Scene comparison data:
>>>

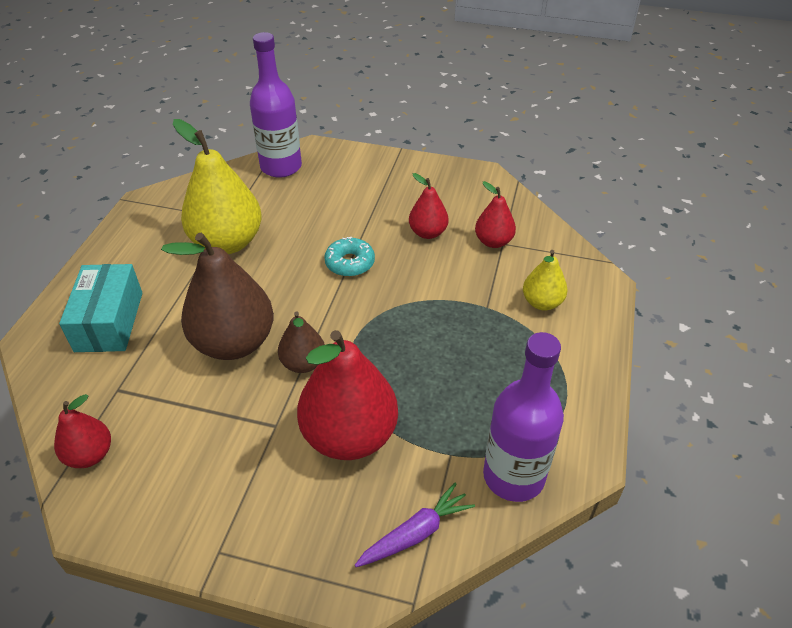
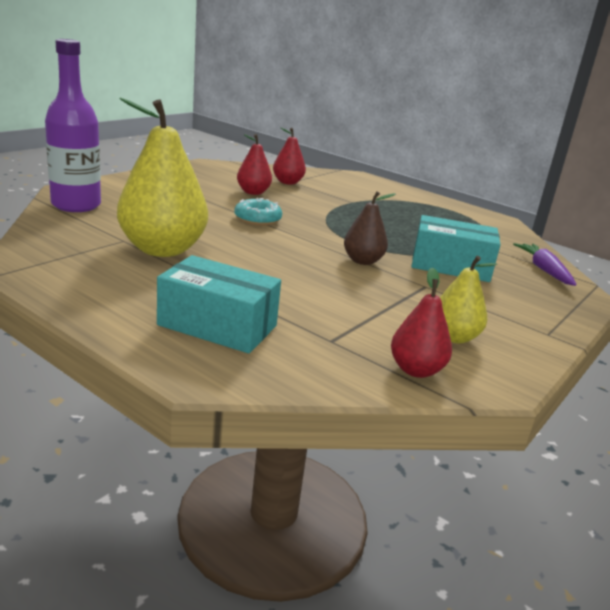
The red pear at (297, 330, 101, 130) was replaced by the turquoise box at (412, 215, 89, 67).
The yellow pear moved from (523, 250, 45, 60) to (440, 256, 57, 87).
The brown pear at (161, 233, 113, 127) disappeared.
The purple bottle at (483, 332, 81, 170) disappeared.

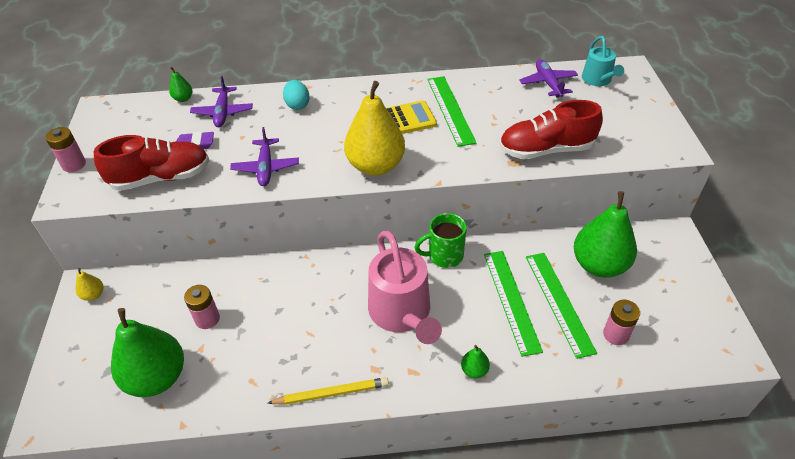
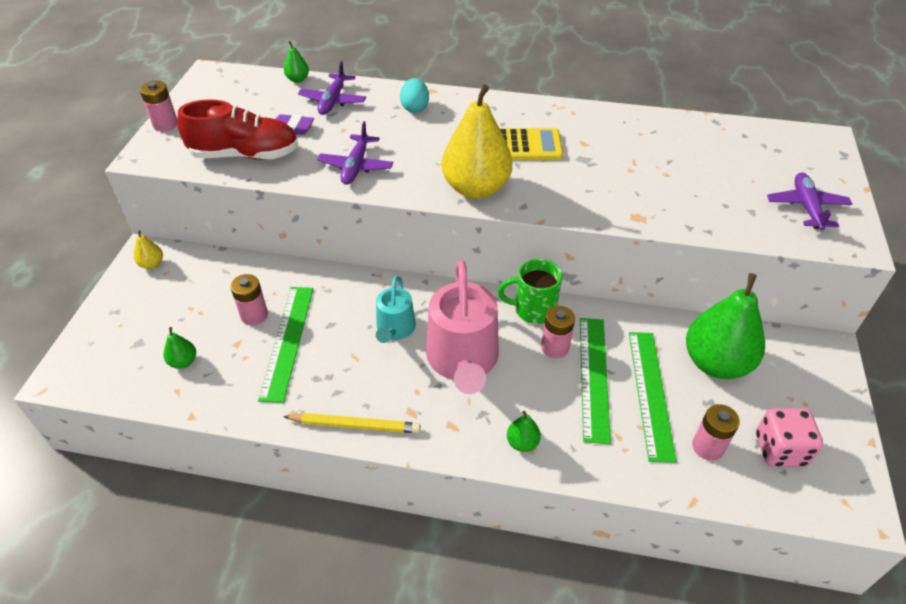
The green pear at (111, 308, 73, 89) changed to 0.42 times the size.
The green ruler moved from (427, 76, 50, 71) to (258, 287, 55, 116).
The turquoise watering can moved from (582, 36, 42, 50) to (376, 276, 40, 67).
The pink battery at (541, 306, 34, 52) appeared.
The pink dice at (756, 408, 67, 59) appeared.
The purple plane moved from (519, 59, 59, 38) to (767, 173, 85, 57).
The red shoe at (499, 100, 104, 59) disappeared.

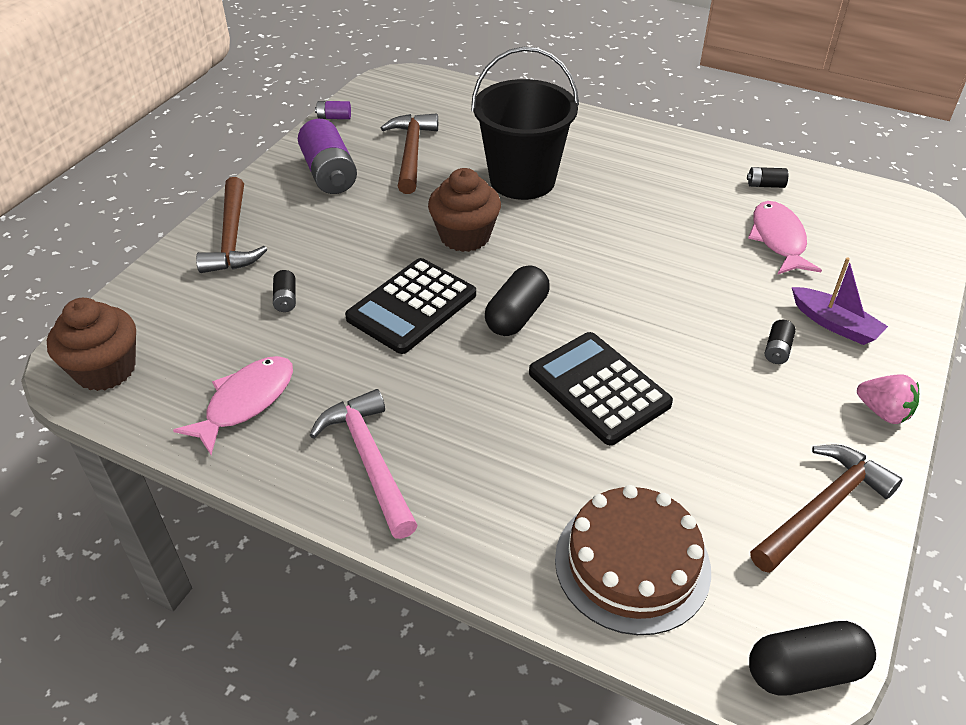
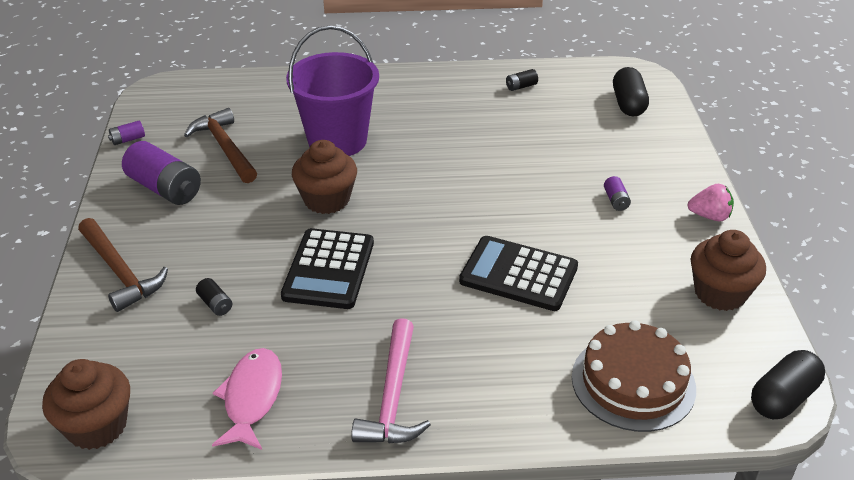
The black bucket at (471, 47, 108, 153) became the purple bucket at (286, 25, 93, 131).
The pink hammer at (310, 389, 108, 150) turned 120 degrees counterclockwise.
The black battery at (765, 320, 31, 44) became the purple battery at (604, 176, 27, 35).
The black capsule moved from (485, 265, 65, 71) to (613, 67, 36, 50).
The brown hammer at (750, 444, 153, 129) was replaced by the brown cupcake at (691, 230, 75, 81).
The pink fish at (748, 201, 74, 73) disappeared.
The purple boat at (792, 257, 96, 88) disappeared.

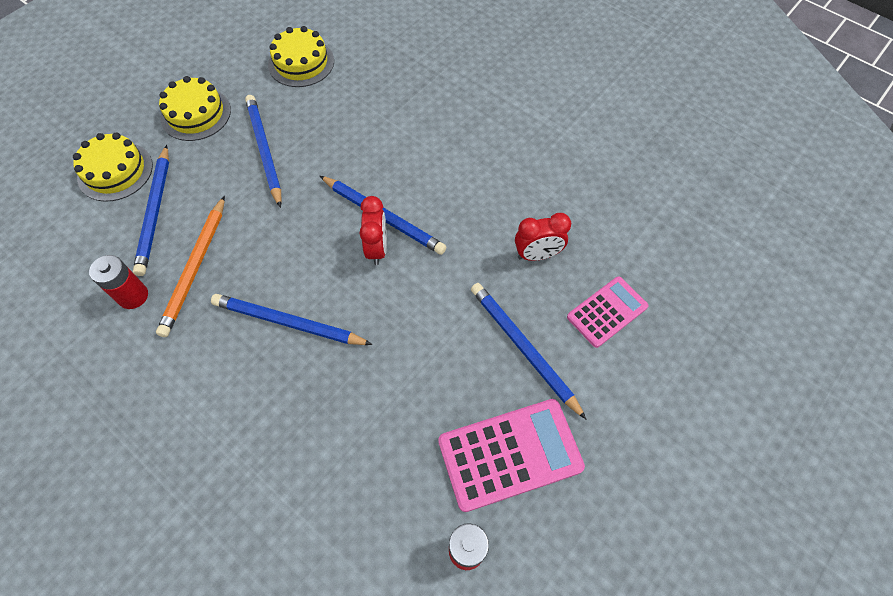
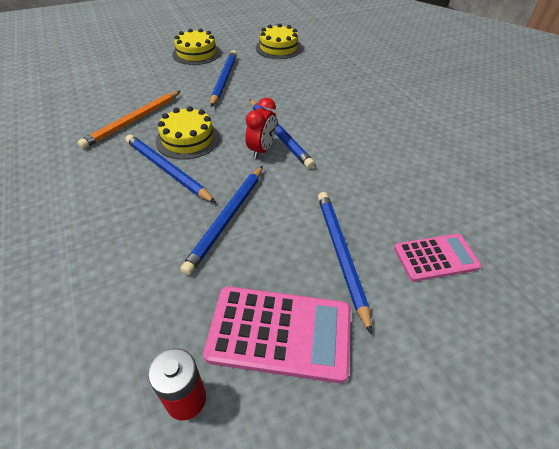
The yellow cake moved from (73, 133, 80, 69) to (156, 106, 64, 54).
The blue pencil moved from (133, 145, 36, 131) to (180, 166, 83, 109).
The red battery at (89, 255, 59, 54) disappeared.
The red clock at (515, 213, 56, 48) disappeared.

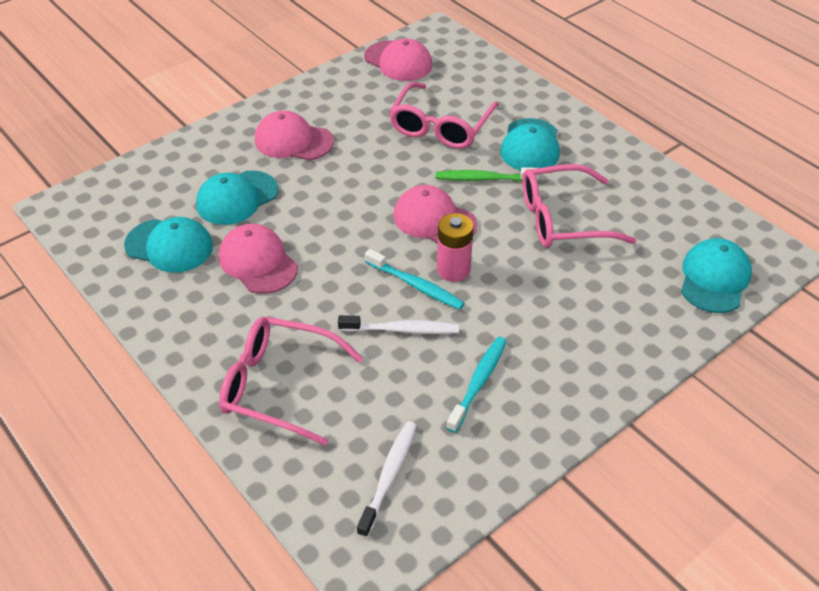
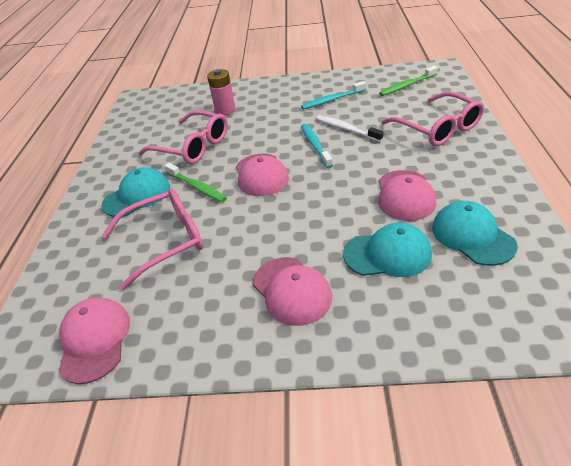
The pink battery moved from (437, 213, 37, 69) to (207, 69, 28, 46).
The white toothbrush at (357, 421, 60, 117) became the green toothbrush at (379, 66, 59, 30).
The turquoise cap at (681, 238, 71, 75) disappeared.

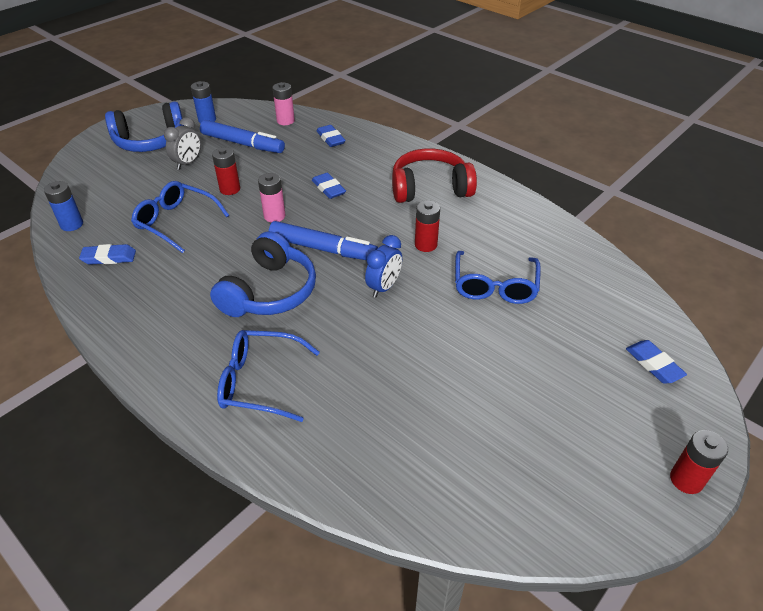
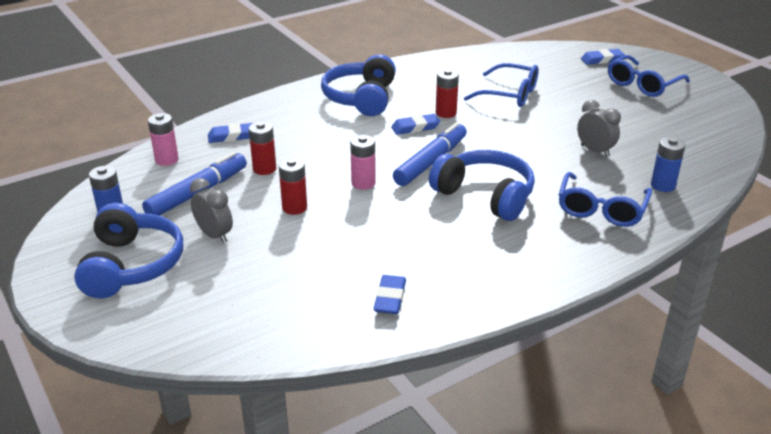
The red battery moved from (670, 430, 58, 64) to (249, 122, 27, 53).
The red headphones at (392, 148, 85, 55) became the blue headphones at (321, 54, 75, 62).
The blue eraser moved from (312, 173, 34, 26) to (391, 114, 49, 21).
The grey clock at (577, 100, 44, 57) appeared.
The blue glasses moved from (131, 181, 98, 72) to (608, 55, 82, 42).
The blue battery moved from (44, 181, 39, 50) to (651, 137, 34, 55).
The blue clock at (365, 235, 37, 63) disappeared.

<<<

_Requirement_. Would you please copy every line in the data that contains the word "disappeared"?

_Solution below_.
The brown pear at (161, 233, 113, 127) disappeared.
The purple bottle at (483, 332, 81, 170) disappeared.
The red shoe at (499, 100, 104, 59) disappeared.
The pink fish at (748, 201, 74, 73) disappeared.
The purple boat at (792, 257, 96, 88) disappeared.
The red battery at (89, 255, 59, 54) disappeared.
The red clock at (515, 213, 56, 48) disappeared.
The turquoise cap at (681, 238, 71, 75) disappeared.
The blue clock at (365, 235, 37, 63) disappeared.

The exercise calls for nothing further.